Start of SUPPLIED DATA
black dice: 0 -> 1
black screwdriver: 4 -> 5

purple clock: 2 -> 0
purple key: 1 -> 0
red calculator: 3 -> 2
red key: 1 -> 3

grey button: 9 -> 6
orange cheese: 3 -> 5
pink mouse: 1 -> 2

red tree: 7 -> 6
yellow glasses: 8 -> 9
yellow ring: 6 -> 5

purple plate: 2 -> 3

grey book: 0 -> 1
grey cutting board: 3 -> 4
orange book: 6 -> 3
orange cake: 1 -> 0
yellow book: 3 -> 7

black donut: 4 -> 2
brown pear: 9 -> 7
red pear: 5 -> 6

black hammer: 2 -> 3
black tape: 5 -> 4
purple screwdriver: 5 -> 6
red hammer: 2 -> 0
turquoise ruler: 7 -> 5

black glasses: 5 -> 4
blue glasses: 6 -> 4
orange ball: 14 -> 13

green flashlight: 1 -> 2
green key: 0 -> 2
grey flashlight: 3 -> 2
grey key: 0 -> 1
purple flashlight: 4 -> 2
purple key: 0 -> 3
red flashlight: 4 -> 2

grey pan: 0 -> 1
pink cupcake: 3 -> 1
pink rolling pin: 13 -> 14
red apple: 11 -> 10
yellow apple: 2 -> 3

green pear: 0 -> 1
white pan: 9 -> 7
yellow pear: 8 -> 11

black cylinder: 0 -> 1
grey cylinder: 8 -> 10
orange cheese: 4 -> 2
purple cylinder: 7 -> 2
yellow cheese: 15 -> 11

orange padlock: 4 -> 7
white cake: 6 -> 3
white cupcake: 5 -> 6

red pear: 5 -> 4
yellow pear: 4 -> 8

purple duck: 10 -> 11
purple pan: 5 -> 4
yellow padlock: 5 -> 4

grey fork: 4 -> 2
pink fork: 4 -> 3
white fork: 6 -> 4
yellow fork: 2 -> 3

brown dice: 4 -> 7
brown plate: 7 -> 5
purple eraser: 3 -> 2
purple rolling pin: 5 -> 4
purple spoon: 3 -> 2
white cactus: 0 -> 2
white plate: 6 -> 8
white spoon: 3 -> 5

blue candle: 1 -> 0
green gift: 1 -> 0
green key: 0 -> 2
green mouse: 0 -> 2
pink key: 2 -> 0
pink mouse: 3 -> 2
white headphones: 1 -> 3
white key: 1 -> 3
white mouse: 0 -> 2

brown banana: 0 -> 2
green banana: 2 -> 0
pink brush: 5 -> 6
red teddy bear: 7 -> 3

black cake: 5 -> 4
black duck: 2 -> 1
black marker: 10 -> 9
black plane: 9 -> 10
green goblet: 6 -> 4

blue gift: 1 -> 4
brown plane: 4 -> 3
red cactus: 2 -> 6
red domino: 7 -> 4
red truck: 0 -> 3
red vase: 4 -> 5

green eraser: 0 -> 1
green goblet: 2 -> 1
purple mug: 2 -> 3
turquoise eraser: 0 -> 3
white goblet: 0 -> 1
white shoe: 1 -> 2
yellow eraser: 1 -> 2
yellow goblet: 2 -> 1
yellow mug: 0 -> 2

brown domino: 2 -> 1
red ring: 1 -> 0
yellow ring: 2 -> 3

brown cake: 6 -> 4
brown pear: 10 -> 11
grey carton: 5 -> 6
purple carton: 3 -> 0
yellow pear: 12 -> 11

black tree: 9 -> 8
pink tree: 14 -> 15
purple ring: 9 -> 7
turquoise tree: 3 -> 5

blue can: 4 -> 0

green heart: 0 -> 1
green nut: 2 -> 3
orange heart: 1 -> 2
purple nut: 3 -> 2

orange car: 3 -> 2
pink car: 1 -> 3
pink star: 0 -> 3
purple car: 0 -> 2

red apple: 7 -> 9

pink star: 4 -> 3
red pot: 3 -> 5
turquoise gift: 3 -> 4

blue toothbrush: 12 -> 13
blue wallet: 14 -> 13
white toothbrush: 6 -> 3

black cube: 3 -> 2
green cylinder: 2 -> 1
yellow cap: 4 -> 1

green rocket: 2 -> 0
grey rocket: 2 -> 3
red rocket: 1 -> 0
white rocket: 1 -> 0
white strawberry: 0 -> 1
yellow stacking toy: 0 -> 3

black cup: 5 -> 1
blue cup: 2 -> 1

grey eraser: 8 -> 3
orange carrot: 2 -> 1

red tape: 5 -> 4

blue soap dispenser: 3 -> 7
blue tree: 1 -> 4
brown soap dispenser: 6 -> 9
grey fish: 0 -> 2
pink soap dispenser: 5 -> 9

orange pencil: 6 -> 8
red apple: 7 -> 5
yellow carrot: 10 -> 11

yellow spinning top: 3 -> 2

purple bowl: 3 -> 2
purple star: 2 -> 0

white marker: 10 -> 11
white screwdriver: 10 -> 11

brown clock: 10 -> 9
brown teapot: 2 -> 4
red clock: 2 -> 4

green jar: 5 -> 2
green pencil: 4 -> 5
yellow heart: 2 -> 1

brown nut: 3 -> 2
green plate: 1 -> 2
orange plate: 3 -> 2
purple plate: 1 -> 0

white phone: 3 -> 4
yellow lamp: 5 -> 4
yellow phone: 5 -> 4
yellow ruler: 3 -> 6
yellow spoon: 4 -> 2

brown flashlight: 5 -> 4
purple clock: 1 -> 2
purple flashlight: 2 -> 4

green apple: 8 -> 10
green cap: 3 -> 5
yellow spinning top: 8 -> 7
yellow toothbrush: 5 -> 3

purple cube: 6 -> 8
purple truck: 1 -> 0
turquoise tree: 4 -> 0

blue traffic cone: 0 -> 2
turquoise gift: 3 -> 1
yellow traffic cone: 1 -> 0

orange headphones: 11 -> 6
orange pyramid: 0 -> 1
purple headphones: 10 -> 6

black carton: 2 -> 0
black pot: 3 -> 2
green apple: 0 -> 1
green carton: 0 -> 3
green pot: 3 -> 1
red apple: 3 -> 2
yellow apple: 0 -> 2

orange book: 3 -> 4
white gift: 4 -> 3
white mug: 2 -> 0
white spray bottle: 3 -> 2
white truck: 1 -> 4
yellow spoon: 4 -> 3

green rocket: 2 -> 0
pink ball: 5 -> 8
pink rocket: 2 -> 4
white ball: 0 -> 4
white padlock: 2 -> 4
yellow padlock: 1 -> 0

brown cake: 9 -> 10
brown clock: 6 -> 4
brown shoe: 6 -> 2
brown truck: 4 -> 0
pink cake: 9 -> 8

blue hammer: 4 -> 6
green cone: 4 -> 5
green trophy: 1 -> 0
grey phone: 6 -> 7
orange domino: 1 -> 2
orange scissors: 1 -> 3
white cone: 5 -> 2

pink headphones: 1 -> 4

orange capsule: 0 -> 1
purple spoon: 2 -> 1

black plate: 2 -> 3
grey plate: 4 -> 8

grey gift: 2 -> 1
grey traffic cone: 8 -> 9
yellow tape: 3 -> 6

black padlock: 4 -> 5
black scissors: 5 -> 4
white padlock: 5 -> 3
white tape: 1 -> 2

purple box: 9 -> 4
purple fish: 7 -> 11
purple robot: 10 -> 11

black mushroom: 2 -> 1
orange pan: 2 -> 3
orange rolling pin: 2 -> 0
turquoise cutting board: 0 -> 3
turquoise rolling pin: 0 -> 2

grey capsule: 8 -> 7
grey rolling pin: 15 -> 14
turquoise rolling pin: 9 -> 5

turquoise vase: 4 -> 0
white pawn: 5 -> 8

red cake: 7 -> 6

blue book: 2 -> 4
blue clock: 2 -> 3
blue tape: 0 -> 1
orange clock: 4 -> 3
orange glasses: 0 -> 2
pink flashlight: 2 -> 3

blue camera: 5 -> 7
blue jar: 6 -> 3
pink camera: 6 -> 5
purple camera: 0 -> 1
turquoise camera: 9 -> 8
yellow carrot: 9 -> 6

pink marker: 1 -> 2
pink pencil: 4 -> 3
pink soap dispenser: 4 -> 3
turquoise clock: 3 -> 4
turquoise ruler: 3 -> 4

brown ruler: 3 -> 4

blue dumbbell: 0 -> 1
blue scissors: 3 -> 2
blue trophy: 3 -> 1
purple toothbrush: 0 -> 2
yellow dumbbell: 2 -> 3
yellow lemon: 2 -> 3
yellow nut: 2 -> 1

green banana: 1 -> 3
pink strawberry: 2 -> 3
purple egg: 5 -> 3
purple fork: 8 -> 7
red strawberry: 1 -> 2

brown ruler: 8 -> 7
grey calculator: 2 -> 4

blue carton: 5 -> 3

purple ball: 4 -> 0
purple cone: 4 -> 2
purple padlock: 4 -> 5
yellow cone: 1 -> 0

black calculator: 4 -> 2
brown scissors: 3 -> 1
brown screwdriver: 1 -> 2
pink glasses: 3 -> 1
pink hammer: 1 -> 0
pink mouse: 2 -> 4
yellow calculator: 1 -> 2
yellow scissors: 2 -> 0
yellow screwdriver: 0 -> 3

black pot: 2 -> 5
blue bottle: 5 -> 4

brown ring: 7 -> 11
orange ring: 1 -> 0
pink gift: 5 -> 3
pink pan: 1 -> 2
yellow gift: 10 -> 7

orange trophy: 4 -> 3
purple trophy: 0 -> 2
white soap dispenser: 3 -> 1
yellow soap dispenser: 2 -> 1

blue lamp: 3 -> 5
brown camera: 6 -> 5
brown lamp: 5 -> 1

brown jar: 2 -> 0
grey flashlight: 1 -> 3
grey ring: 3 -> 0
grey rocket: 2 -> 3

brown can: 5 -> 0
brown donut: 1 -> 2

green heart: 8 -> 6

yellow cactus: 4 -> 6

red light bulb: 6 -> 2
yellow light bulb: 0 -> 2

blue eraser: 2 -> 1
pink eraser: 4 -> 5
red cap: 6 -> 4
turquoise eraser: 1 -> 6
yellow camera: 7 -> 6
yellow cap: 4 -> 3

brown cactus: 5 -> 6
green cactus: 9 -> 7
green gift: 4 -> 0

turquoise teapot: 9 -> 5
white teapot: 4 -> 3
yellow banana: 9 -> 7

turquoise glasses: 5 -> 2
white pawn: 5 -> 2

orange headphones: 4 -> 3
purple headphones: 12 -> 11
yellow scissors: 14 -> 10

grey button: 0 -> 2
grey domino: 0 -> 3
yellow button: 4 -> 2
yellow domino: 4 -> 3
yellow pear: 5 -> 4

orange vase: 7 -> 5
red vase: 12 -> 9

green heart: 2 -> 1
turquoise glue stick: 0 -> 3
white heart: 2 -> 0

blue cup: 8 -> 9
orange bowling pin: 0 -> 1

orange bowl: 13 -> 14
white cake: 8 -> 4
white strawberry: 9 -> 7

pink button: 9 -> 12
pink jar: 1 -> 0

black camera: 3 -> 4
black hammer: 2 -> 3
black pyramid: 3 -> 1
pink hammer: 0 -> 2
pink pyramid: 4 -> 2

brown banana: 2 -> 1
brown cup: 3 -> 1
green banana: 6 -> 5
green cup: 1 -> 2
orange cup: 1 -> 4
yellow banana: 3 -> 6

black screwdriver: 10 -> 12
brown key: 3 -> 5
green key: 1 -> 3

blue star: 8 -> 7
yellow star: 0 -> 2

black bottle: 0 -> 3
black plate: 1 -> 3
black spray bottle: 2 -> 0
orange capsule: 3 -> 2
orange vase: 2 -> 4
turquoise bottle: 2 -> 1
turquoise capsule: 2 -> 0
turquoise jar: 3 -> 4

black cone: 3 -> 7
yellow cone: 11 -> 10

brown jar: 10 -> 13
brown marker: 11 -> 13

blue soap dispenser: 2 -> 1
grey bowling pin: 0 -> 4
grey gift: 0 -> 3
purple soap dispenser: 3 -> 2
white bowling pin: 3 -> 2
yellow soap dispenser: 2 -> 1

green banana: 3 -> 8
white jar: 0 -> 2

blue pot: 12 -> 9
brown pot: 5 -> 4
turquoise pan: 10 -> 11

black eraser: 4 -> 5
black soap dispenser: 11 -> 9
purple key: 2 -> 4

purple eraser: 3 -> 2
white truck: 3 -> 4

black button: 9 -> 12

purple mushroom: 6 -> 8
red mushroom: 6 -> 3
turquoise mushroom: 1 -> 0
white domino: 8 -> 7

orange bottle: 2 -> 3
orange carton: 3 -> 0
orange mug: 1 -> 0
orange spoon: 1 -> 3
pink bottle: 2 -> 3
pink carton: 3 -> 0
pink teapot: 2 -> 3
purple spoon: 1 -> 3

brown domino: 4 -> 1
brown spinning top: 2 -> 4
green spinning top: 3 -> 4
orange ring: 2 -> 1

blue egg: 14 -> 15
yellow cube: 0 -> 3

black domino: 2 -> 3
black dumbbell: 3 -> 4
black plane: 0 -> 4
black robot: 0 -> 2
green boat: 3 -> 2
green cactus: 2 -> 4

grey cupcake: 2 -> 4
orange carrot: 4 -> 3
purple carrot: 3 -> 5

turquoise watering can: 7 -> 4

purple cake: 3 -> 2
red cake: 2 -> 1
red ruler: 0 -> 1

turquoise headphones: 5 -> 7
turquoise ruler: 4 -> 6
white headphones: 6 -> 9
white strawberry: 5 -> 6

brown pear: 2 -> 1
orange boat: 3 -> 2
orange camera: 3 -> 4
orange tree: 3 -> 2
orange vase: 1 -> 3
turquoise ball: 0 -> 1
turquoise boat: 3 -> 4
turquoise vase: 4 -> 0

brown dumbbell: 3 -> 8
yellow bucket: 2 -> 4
End of SUPPLIED DATA
• THE TASK
Every line from the line containing "white strawberry: 0 -> 1" through the line containing "yellow traffic cone: 1 -> 0" in the records above must be retyped exactly. Leave out the rest.

• EXERCISE RESPONSE
white strawberry: 0 -> 1
yellow stacking toy: 0 -> 3

black cup: 5 -> 1
blue cup: 2 -> 1

grey eraser: 8 -> 3
orange carrot: 2 -> 1

red tape: 5 -> 4

blue soap dispenser: 3 -> 7
blue tree: 1 -> 4
brown soap dispenser: 6 -> 9
grey fish: 0 -> 2
pink soap dispenser: 5 -> 9

orange pencil: 6 -> 8
red apple: 7 -> 5
yellow carrot: 10 -> 11

yellow spinning top: 3 -> 2

purple bowl: 3 -> 2
purple star: 2 -> 0

white marker: 10 -> 11
white screwdriver: 10 -> 11

brown clock: 10 -> 9
brown teapot: 2 -> 4
red clock: 2 -> 4

green jar: 5 -> 2
green pencil: 4 -> 5
yellow heart: 2 -> 1

brown nut: 3 -> 2
green plate: 1 -> 2
orange plate: 3 -> 2
purple plate: 1 -> 0

white phone: 3 -> 4
yellow lamp: 5 -> 4
yellow phone: 5 -> 4
yellow ruler: 3 -> 6
yellow spoon: 4 -> 2

brown flashlight: 5 -> 4
purple clock: 1 -> 2
purple flashlight: 2 -> 4

green apple: 8 -> 10
green cap: 3 -> 5
yellow spinning top: 8 -> 7
yellow toothbrush: 5 -> 3

purple cube: 6 -> 8
purple truck: 1 -> 0
turquoise tree: 4 -> 0

blue traffic cone: 0 -> 2
turquoise gift: 3 -> 1
yellow traffic cone: 1 -> 0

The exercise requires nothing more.